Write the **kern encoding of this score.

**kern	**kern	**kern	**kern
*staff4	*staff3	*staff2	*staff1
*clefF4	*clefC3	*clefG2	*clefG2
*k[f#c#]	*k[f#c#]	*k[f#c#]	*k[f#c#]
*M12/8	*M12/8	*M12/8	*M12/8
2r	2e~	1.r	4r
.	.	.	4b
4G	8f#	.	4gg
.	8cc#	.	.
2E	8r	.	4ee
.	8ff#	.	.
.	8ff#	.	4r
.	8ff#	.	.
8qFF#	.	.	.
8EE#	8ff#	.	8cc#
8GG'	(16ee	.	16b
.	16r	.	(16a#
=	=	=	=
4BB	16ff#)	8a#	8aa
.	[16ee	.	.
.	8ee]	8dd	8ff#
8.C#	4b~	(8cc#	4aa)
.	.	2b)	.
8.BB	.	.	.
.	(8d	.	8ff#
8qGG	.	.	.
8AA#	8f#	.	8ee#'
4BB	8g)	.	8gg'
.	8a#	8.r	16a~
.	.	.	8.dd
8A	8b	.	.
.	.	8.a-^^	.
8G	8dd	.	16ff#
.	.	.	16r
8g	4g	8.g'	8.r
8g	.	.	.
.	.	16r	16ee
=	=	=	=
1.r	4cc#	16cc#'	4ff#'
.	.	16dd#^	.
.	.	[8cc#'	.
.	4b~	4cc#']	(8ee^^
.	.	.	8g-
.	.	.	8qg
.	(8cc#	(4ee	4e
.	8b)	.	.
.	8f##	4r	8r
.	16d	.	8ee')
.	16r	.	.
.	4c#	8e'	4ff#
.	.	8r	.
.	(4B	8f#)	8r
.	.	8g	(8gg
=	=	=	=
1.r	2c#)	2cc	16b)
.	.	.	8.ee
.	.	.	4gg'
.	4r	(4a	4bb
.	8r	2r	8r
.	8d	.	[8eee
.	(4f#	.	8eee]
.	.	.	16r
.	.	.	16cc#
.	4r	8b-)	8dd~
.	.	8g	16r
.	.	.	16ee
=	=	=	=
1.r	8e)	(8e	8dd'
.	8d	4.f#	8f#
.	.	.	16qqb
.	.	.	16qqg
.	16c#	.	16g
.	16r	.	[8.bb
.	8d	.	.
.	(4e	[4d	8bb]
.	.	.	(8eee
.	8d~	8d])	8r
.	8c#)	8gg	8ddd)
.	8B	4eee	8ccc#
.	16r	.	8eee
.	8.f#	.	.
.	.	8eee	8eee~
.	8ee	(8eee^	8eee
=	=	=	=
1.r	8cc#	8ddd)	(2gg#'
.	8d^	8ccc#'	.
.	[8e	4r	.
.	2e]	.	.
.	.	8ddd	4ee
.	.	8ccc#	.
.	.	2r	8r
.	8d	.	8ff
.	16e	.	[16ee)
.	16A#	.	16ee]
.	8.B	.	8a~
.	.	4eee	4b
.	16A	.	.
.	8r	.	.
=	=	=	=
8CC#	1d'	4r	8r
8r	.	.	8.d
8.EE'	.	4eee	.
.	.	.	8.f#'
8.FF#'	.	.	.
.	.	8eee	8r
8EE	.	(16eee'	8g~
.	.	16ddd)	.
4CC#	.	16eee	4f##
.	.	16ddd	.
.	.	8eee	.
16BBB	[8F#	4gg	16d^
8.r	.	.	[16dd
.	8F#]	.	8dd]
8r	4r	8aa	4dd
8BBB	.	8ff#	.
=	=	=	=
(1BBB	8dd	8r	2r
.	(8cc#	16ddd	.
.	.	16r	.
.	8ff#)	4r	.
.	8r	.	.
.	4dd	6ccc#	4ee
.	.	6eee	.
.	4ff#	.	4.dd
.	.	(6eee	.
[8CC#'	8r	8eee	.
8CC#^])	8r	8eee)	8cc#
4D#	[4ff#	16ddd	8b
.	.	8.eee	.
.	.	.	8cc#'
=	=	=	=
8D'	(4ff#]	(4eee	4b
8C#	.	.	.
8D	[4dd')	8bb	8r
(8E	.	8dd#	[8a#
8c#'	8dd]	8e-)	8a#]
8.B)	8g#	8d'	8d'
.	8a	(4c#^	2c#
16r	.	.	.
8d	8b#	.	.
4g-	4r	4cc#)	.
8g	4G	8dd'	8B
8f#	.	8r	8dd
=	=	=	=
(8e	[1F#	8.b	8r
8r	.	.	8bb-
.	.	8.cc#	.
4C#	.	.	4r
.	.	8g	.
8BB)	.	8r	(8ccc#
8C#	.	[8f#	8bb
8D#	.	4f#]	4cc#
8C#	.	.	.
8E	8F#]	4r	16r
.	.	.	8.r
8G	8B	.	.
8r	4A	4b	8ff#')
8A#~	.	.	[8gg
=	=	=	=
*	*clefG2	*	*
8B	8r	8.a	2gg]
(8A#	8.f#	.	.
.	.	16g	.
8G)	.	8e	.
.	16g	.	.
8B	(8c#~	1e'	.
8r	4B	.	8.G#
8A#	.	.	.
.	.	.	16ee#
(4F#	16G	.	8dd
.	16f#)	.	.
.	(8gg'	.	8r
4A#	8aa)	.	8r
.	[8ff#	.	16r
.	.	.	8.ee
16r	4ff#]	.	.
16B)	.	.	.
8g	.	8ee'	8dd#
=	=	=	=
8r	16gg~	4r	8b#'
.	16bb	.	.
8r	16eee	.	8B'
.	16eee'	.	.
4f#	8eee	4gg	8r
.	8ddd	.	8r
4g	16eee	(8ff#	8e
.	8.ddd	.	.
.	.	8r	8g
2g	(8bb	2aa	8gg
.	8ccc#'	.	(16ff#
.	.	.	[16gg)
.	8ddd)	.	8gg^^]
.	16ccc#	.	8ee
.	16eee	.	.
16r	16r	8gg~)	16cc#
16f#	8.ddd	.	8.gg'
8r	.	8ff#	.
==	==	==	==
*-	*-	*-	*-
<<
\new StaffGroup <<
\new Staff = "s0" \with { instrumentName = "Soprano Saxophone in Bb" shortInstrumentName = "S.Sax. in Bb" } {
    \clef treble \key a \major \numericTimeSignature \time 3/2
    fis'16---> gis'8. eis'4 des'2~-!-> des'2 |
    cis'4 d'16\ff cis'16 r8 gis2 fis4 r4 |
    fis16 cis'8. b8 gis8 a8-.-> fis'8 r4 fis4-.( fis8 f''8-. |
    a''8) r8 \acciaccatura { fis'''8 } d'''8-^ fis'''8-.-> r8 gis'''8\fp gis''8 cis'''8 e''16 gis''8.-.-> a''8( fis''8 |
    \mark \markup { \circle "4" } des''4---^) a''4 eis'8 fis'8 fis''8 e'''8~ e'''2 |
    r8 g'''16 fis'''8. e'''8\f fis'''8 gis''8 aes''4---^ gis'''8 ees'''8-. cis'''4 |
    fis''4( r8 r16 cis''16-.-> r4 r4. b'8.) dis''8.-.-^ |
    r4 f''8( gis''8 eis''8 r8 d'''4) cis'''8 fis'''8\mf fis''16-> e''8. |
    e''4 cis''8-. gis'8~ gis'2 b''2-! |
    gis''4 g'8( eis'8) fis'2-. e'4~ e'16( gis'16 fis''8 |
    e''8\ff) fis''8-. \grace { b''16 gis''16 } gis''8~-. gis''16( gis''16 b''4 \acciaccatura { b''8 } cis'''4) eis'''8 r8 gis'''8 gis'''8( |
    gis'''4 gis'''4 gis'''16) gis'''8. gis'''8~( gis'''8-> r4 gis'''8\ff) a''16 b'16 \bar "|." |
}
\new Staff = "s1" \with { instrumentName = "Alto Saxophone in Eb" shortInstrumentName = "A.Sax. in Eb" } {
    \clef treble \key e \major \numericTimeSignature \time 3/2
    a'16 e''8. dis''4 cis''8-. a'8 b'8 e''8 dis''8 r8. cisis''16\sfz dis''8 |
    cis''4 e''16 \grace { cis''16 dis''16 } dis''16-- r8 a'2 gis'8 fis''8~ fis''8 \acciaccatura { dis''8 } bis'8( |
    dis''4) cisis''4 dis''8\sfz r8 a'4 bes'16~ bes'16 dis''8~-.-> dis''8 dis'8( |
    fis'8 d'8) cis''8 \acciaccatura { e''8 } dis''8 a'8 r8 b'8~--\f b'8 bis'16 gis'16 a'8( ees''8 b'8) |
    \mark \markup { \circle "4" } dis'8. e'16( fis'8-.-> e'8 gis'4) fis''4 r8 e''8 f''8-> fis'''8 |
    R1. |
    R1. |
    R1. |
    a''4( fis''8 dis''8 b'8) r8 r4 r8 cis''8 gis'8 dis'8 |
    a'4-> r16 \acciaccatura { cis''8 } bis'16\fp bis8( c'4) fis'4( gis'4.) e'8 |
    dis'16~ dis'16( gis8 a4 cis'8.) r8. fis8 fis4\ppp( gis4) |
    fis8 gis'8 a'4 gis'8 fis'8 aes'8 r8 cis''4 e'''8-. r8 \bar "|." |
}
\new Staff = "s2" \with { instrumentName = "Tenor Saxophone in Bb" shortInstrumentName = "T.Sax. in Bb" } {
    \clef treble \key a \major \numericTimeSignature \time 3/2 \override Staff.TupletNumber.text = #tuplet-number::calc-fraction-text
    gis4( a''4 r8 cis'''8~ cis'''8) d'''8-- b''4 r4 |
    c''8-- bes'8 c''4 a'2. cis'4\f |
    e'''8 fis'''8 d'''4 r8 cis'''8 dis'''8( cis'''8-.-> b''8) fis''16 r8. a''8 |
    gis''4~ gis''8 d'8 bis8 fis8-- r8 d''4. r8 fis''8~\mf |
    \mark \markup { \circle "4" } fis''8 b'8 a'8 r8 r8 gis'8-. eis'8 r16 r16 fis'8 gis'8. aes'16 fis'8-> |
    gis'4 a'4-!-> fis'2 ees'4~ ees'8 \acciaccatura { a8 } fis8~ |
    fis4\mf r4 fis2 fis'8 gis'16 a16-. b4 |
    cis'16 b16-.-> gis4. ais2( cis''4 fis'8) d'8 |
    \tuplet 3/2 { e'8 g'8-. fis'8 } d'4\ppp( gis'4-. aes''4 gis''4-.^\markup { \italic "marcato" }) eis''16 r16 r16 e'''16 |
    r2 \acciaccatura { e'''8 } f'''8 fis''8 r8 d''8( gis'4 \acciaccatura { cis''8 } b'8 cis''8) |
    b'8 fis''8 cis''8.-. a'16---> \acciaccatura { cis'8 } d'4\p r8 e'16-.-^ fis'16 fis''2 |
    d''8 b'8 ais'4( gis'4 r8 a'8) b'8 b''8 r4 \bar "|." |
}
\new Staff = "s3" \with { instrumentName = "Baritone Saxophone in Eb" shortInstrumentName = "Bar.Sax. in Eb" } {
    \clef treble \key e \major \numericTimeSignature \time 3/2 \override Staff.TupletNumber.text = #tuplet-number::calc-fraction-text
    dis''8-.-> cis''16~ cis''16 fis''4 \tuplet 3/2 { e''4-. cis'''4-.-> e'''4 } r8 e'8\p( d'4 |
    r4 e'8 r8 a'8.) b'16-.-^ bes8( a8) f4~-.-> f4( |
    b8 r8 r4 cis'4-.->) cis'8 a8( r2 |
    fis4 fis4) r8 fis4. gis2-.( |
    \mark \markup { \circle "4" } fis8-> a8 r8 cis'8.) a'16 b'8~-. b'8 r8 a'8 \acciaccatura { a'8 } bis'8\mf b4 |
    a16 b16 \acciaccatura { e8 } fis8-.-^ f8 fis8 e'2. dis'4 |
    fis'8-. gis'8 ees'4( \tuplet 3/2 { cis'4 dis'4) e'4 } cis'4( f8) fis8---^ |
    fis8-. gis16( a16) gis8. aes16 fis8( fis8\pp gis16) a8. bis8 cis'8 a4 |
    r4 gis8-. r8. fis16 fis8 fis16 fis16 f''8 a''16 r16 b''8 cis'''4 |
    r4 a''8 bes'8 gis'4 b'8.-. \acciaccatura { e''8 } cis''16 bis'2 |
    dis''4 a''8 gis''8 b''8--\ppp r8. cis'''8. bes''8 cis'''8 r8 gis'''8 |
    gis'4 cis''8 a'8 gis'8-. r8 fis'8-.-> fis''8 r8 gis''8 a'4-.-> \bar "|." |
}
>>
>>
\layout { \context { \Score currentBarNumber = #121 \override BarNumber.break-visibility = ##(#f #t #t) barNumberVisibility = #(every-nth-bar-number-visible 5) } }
━━━━━━━━
**DIRECTIONS:**
Pick out every line of the material above that contains the string "numericTimeSignature", matching case exactly, and copy each of those lines in full.

**TASK ANSWER:**
    \clef treble \key a \major \numericTimeSignature \time 3/2
    \clef treble \key e \major \numericTimeSignature \time 3/2
    \clef treble \key a \major \numericTimeSignature \time 3/2 \override Staff.TupletNumber.text = #tuplet-number::calc-fraction-text
    \clef treble \key e \major \numericTimeSignature \time 3/2 \override Staff.TupletNumber.text = #tuplet-number::calc-fraction-text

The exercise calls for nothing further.